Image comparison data

====

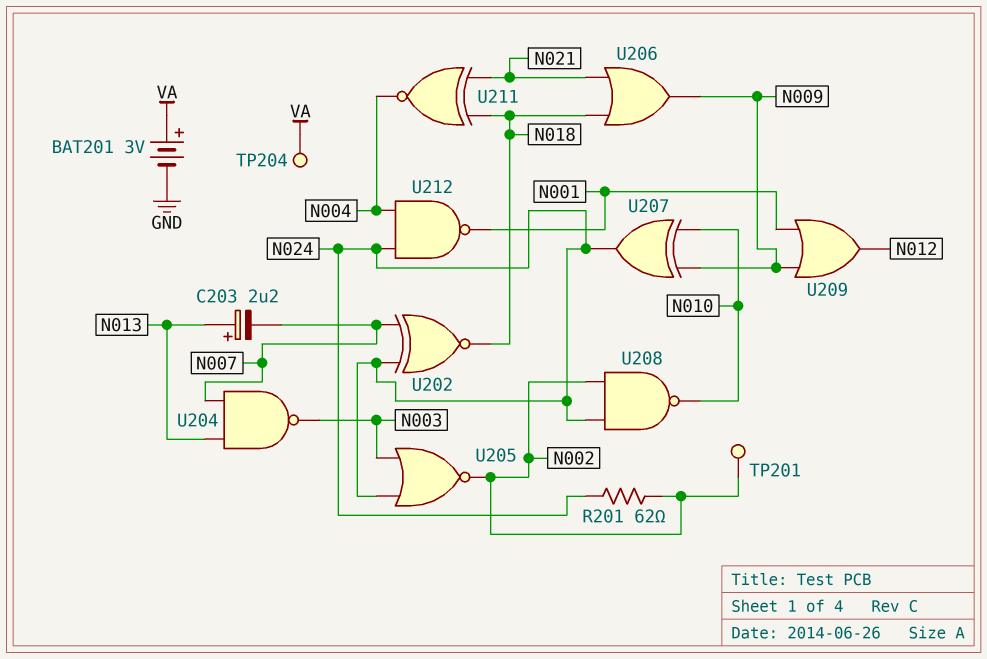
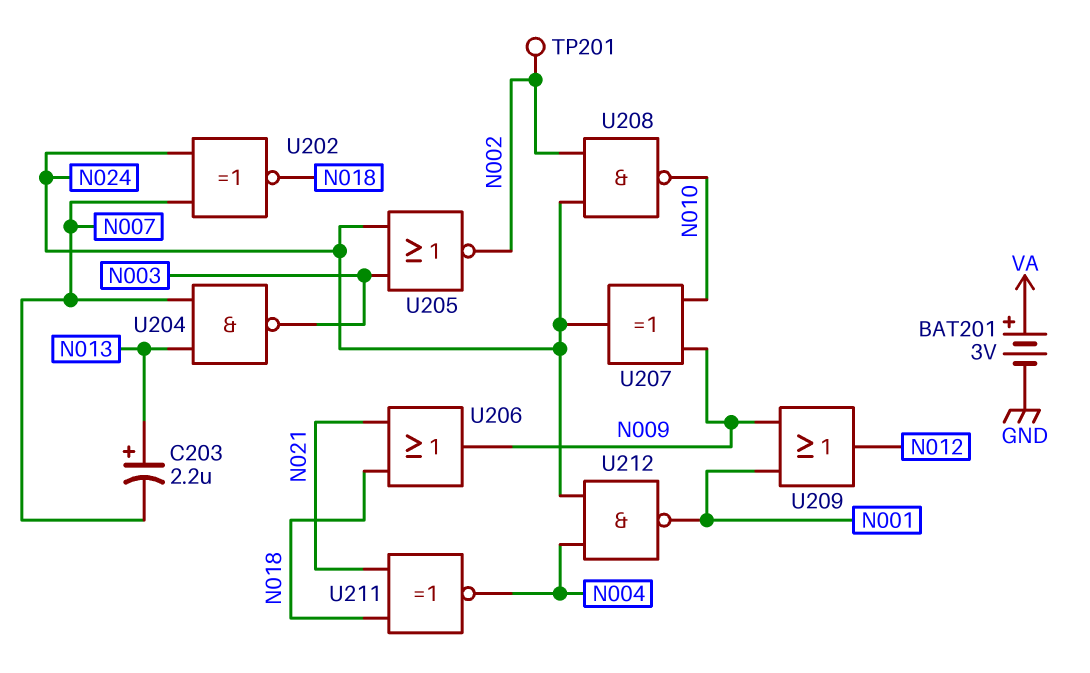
R201: 62 (N002, N024) -> none
TP204: test point (VA) -> none

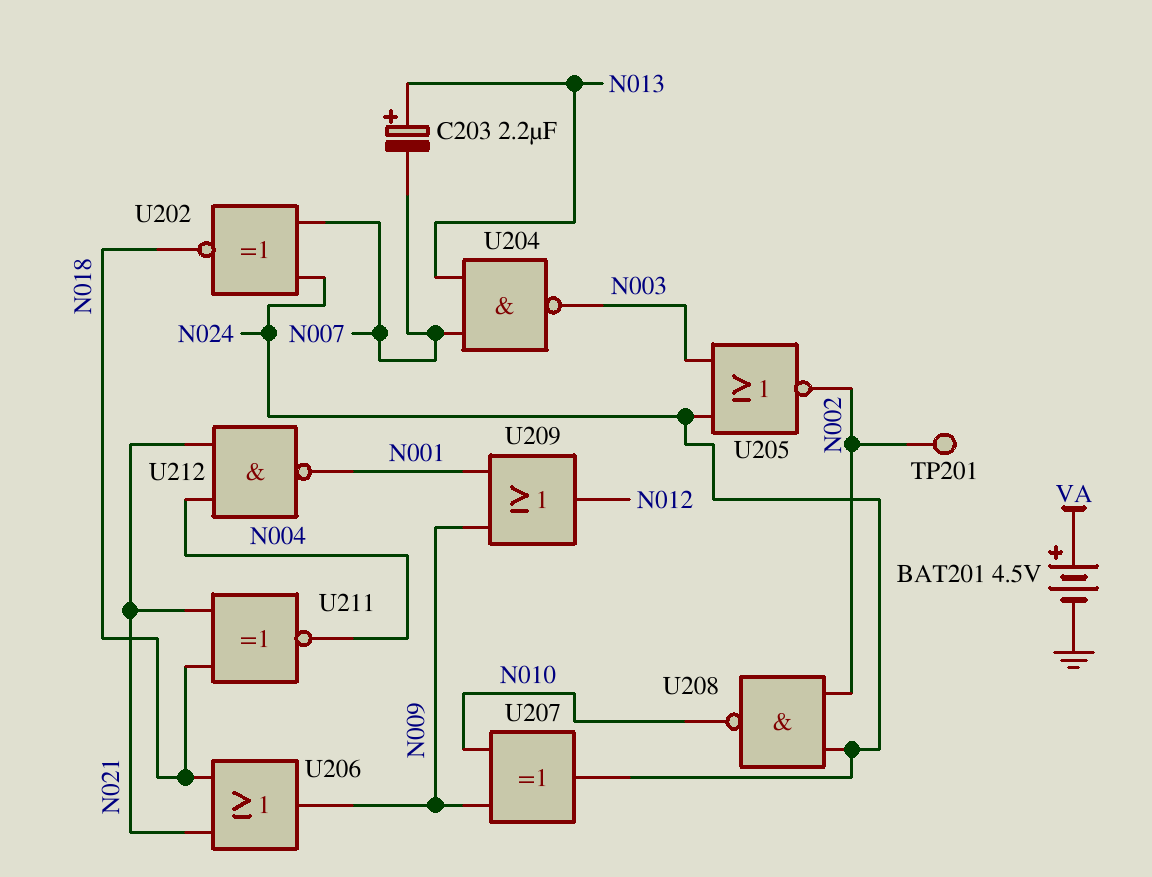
BAT201: 3V (plus VA, minus GND) -> 4.5V (plus VA, minus GND)
U212: NAND (in N004, in N024, out N001) -> NAND (in N004, in N021, out N001)

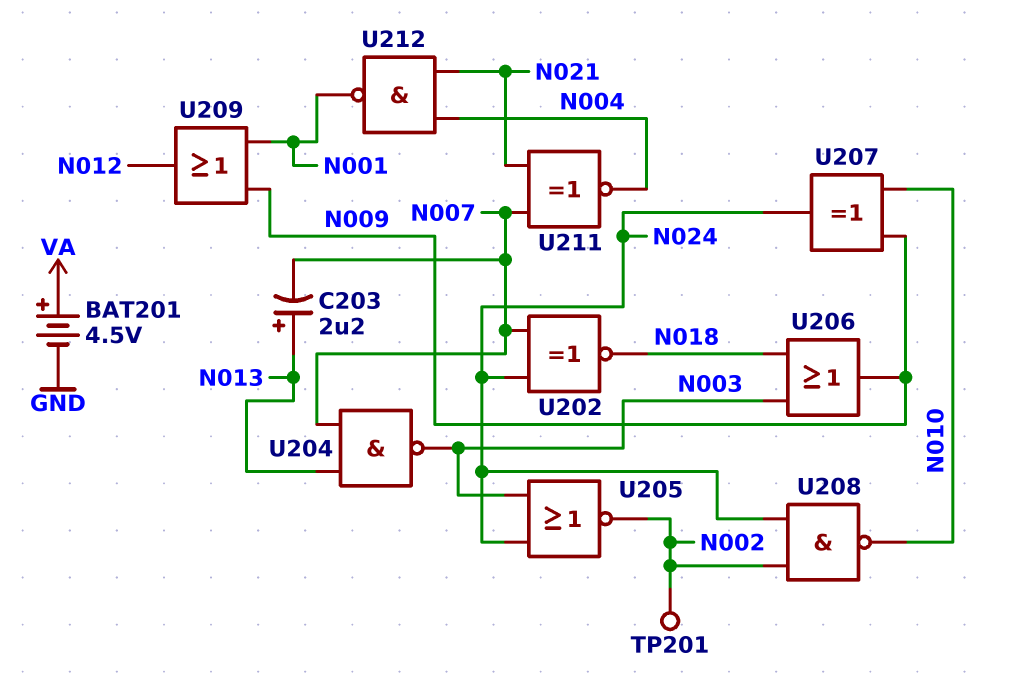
U206: OR (in N018, in N021, out N009) -> OR (in N003, in N018, out N009)
U211: XNOR (in N018, in N021, out N004) -> XNOR (in N007, in N021, out N004)

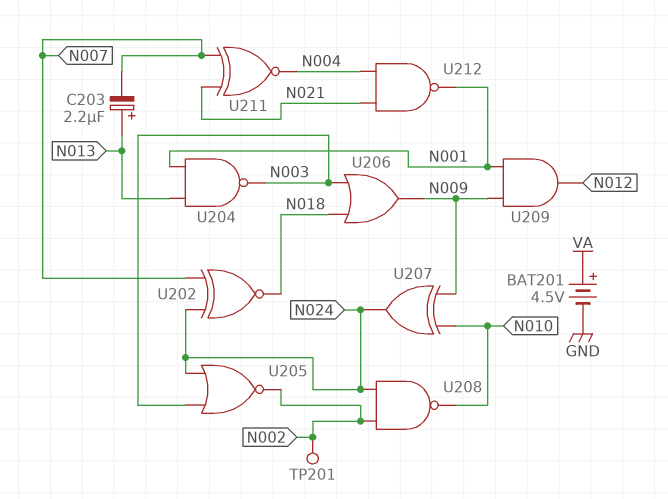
U204: NAND (in N007, in N013, out N003) -> NAND (in N001, in N013, out N003)
U209: OR (in N001, in N009, out N012) -> AND (in N001, in N009, out N012)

====

### WHAT IS BEING ASKED
A faithful copy of all the data above, without its pictures, is the expected result.

### SOLUTION TO THIS EXERCISE
R201: 62 (N002, N024) -> none
TP204: test point (VA) -> none

BAT201: 3V (plus VA, minus GND) -> 4.5V (plus VA, minus GND)
U212: NAND (in N004, in N024, out N001) -> NAND (in N004, in N021, out N001)

U206: OR (in N018, in N021, out N009) -> OR (in N003, in N018, out N009)
U211: XNOR (in N018, in N021, out N004) -> XNOR (in N007, in N021, out N004)

U204: NAND (in N007, in N013, out N003) -> NAND (in N001, in N013, out N003)
U209: OR (in N001, in N009, out N012) -> AND (in N001, in N009, out N012)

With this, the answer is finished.